### [What is being asked]
Using the entries below, write out the line with "C2: none -> 10nF (GND, VA)", the line with "TP2: test point (GND) -> none", and every line in between, exactly as each is written.

Data extracted from a collection
━━━━━━━━━━━━━━━━

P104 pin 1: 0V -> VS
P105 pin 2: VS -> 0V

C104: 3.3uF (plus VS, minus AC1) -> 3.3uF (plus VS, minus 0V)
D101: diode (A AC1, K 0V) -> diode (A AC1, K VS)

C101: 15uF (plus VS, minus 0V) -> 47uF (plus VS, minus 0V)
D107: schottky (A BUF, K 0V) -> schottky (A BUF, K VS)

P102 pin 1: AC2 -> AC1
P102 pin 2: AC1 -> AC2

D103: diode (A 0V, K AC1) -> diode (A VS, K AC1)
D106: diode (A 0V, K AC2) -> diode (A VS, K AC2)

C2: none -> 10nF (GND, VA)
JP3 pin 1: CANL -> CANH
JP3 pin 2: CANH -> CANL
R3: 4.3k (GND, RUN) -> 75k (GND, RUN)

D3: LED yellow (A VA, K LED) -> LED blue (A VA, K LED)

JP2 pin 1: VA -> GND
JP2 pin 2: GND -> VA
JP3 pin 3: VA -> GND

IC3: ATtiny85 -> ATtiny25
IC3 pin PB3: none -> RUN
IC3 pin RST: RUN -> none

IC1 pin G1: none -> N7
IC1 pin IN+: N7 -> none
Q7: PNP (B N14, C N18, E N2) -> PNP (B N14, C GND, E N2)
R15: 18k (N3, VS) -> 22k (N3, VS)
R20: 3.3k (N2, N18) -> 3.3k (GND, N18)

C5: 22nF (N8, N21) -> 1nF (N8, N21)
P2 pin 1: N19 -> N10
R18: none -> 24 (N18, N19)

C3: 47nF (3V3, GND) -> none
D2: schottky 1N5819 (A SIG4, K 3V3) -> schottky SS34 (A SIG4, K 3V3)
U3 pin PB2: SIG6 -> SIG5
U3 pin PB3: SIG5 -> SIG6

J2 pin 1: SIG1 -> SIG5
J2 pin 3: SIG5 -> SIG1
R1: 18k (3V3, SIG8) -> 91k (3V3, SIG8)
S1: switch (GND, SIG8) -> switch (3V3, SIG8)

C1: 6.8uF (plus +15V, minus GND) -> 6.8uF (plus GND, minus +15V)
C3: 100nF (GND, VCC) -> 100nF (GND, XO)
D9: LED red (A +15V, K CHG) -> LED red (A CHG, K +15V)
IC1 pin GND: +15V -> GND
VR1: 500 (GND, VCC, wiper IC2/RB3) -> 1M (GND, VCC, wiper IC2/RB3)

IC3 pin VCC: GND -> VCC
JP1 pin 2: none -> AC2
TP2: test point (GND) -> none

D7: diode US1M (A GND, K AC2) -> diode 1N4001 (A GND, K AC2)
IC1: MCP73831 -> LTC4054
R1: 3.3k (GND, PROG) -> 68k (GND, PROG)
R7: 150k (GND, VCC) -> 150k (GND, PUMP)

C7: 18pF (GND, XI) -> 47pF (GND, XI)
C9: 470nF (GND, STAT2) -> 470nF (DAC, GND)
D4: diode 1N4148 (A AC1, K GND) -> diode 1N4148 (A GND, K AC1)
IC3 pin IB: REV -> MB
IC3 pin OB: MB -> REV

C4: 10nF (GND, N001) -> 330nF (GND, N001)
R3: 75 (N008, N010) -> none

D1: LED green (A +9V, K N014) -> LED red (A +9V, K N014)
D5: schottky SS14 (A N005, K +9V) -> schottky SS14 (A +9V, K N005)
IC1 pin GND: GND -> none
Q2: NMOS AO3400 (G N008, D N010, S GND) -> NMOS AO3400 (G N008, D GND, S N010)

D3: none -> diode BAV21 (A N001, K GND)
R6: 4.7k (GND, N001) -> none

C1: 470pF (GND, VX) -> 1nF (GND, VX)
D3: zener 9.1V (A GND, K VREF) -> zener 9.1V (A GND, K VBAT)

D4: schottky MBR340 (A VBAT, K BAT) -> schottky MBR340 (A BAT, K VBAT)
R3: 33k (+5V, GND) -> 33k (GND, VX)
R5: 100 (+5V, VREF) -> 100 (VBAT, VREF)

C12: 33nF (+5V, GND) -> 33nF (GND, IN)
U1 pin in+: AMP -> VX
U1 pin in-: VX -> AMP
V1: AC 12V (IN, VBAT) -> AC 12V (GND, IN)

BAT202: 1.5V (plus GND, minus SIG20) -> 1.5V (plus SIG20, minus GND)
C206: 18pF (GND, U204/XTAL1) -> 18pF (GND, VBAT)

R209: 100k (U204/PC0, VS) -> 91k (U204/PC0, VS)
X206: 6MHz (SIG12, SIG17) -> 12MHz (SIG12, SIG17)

━━━━━━━━━━━━━━━━

### [Response to the exercise]
C2: none -> 10nF (GND, VA)
JP3 pin 1: CANL -> CANH
JP3 pin 2: CANH -> CANL
R3: 4.3k (GND, RUN) -> 75k (GND, RUN)

D3: LED yellow (A VA, K LED) -> LED blue (A VA, K LED)

JP2 pin 1: VA -> GND
JP2 pin 2: GND -> VA
JP3 pin 3: VA -> GND

IC3: ATtiny85 -> ATtiny25
IC3 pin PB3: none -> RUN
IC3 pin RST: RUN -> none

IC1 pin G1: none -> N7
IC1 pin IN+: N7 -> none
Q7: PNP (B N14, C N18, E N2) -> PNP (B N14, C GND, E N2)
R15: 18k (N3, VS) -> 22k (N3, VS)
R20: 3.3k (N2, N18) -> 3.3k (GND, N18)

C5: 22nF (N8, N21) -> 1nF (N8, N21)
P2 pin 1: N19 -> N10
R18: none -> 24 (N18, N19)

C3: 47nF (3V3, GND) -> none
D2: schottky 1N5819 (A SIG4, K 3V3) -> schottky SS34 (A SIG4, K 3V3)
U3 pin PB2: SIG6 -> SIG5
U3 pin PB3: SIG5 -> SIG6

J2 pin 1: SIG1 -> SIG5
J2 pin 3: SIG5 -> SIG1
R1: 18k (3V3, SIG8) -> 91k (3V3, SIG8)
S1: switch (GND, SIG8) -> switch (3V3, SIG8)

C1: 6.8uF (plus +15V, minus GND) -> 6.8uF (plus GND, minus +15V)
C3: 100nF (GND, VCC) -> 100nF (GND, XO)
D9: LED red (A +15V, K CHG) -> LED red (A CHG, K +15V)
IC1 pin GND: +15V -> GND
VR1: 500 (GND, VCC, wiper IC2/RB3) -> 1M (GND, VCC, wiper IC2/RB3)

IC3 pin VCC: GND -> VCC
JP1 pin 2: none -> AC2
TP2: test point (GND) -> none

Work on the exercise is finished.